--- Assignment ---
Set out exactly every line of the entries below, starting at the line that holds "R1: 330k (GND, N_6) -> 330k (N_3, N_6)" and stopping after the line that holds "C11: 33uF (THR, U3/CLK) -> none".

__________________________________________________

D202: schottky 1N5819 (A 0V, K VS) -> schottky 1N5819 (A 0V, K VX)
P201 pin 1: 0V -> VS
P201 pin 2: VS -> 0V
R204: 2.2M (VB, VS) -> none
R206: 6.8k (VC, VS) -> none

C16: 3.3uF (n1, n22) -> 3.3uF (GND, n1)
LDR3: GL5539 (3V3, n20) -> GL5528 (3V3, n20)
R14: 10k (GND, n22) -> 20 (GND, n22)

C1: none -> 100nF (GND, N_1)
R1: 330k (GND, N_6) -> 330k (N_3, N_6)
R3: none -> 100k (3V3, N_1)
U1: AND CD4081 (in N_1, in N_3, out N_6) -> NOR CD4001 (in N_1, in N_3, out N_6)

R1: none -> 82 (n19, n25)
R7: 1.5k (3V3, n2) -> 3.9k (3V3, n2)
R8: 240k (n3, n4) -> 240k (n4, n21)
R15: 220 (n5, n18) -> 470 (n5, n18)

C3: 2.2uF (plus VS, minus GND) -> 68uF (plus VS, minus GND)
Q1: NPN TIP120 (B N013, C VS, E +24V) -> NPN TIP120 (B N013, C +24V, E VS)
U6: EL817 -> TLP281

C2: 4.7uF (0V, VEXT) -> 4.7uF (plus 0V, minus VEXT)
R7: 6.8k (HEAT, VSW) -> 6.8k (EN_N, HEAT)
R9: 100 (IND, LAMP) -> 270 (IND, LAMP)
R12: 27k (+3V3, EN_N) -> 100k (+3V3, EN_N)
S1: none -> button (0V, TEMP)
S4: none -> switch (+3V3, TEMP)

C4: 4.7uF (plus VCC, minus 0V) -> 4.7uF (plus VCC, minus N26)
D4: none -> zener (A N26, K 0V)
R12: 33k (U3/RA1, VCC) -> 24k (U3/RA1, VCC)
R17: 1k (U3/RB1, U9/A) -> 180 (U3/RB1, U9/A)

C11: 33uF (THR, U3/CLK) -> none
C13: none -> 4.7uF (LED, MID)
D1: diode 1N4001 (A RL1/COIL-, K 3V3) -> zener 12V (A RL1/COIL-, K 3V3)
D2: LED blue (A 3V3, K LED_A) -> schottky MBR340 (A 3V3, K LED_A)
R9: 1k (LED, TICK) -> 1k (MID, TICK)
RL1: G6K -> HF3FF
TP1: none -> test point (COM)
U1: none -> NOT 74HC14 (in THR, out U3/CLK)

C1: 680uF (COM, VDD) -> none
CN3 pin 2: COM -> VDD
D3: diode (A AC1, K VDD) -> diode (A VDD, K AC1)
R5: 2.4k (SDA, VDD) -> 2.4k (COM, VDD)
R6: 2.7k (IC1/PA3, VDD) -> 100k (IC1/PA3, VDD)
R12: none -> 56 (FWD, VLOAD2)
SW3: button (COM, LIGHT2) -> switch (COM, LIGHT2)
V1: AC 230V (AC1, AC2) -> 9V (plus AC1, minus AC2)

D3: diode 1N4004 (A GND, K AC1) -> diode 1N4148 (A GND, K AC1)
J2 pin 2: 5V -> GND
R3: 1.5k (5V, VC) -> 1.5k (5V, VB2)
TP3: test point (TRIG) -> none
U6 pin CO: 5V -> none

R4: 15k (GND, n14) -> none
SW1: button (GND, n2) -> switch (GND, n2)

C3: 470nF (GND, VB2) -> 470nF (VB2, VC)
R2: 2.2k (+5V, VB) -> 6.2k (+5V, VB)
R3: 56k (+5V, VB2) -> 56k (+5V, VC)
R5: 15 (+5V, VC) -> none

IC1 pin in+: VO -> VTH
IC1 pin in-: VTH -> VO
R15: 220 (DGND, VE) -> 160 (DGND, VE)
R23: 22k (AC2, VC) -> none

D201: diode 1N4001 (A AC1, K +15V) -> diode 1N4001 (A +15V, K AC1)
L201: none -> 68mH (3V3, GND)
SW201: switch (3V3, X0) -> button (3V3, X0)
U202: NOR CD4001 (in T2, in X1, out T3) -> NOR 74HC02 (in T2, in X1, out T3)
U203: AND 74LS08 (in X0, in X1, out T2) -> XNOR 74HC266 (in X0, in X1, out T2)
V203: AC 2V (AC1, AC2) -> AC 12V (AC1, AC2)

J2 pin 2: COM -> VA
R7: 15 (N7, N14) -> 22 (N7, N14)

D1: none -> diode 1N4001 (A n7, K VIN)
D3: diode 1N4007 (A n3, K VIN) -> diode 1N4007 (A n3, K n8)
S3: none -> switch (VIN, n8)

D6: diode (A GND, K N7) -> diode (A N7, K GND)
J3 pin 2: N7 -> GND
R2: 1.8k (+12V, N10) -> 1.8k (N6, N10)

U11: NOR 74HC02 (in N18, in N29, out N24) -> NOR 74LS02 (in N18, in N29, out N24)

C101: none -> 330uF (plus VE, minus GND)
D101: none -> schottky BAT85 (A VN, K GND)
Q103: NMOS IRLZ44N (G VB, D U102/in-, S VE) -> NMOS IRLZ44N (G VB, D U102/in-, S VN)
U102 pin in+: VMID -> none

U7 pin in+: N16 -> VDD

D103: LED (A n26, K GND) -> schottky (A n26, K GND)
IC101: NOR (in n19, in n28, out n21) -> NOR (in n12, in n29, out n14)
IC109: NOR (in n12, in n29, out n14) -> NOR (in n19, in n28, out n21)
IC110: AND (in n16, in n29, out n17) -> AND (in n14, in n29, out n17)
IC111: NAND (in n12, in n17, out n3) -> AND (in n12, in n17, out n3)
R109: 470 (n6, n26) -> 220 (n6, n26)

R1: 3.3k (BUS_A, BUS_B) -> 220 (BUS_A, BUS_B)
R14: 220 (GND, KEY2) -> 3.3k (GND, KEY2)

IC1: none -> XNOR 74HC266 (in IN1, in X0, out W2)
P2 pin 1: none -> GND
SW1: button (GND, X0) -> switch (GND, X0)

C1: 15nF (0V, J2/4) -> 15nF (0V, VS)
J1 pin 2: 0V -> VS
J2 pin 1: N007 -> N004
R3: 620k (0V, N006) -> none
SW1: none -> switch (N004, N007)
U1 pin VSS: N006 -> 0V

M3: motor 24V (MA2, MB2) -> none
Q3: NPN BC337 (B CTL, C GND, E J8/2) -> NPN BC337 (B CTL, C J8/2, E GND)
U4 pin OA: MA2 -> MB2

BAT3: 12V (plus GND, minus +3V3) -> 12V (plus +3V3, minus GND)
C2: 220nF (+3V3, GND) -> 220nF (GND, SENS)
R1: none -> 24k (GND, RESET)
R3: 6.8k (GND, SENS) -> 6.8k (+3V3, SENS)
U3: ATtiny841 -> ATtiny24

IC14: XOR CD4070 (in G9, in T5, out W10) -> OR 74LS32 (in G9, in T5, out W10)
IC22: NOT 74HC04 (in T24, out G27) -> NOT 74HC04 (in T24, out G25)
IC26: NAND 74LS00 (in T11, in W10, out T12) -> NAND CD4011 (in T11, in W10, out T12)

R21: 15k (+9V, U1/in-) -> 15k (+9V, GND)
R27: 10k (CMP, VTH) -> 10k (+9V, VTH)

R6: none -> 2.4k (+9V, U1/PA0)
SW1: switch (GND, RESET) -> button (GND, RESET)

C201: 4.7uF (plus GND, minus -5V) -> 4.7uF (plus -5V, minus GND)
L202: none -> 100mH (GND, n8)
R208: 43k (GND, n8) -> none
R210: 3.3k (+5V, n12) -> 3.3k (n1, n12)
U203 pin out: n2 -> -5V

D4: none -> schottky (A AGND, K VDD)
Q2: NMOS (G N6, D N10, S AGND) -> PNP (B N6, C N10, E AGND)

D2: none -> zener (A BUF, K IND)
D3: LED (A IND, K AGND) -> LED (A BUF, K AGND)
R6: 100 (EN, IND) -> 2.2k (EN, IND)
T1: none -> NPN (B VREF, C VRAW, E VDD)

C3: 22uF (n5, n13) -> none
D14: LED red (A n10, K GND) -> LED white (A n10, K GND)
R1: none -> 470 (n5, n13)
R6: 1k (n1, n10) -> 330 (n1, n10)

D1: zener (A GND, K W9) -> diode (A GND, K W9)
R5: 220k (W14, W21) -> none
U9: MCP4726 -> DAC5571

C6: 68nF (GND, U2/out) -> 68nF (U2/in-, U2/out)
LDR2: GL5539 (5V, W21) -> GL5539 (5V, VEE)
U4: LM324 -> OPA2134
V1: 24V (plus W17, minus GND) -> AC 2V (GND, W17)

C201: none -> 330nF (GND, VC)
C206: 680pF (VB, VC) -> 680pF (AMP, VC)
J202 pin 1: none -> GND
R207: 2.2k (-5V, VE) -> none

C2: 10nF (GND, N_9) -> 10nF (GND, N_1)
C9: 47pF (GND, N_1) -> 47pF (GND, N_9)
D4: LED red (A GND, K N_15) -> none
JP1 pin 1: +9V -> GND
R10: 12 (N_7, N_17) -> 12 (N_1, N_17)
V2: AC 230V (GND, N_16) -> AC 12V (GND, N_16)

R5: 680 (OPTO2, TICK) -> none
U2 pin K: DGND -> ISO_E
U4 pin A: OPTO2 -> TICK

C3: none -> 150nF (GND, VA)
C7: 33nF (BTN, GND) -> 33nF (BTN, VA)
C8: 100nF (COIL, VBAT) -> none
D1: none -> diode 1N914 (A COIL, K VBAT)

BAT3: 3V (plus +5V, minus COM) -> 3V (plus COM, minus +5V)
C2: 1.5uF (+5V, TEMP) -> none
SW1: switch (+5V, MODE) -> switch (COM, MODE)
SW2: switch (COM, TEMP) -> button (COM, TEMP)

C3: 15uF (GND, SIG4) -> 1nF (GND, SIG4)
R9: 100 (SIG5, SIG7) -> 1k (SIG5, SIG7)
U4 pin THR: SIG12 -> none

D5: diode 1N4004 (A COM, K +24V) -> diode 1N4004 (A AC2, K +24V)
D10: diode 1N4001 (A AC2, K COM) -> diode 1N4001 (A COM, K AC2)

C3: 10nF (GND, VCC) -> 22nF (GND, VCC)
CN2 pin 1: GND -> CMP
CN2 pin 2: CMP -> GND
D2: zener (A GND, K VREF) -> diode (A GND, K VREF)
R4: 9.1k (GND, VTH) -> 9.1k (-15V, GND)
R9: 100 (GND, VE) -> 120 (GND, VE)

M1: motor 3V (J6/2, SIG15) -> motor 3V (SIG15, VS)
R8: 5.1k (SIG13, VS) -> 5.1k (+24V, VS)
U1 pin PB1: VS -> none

__________________________________________________

--- Response to the exercise ---
R1: 330k (GND, N_6) -> 330k (N_3, N_6)
R3: none -> 100k (3V3, N_1)
U1: AND CD4081 (in N_1, in N_3, out N_6) -> NOR CD4001 (in N_1, in N_3, out N_6)

R1: none -> 82 (n19, n25)
R7: 1.5k (3V3, n2) -> 3.9k (3V3, n2)
R8: 240k (n3, n4) -> 240k (n4, n21)
R15: 220 (n5, n18) -> 470 (n5, n18)

C3: 2.2uF (plus VS, minus GND) -> 68uF (plus VS, minus GND)
Q1: NPN TIP120 (B N013, C VS, E +24V) -> NPN TIP120 (B N013, C +24V, E VS)
U6: EL817 -> TLP281

C2: 4.7uF (0V, VEXT) -> 4.7uF (plus 0V, minus VEXT)
R7: 6.8k (HEAT, VSW) -> 6.8k (EN_N, HEAT)
R9: 100 (IND, LAMP) -> 270 (IND, LAMP)
R12: 27k (+3V3, EN_N) -> 100k (+3V3, EN_N)
S1: none -> button (0V, TEMP)
S4: none -> switch (+3V3, TEMP)

C4: 4.7uF (plus VCC, minus 0V) -> 4.7uF (plus VCC, minus N26)
D4: none -> zener (A N26, K 0V)
R12: 33k (U3/RA1, VCC) -> 24k (U3/RA1, VCC)
R17: 1k (U3/RB1, U9/A) -> 180 (U3/RB1, U9/A)

C11: 33uF (THR, U3/CLK) -> none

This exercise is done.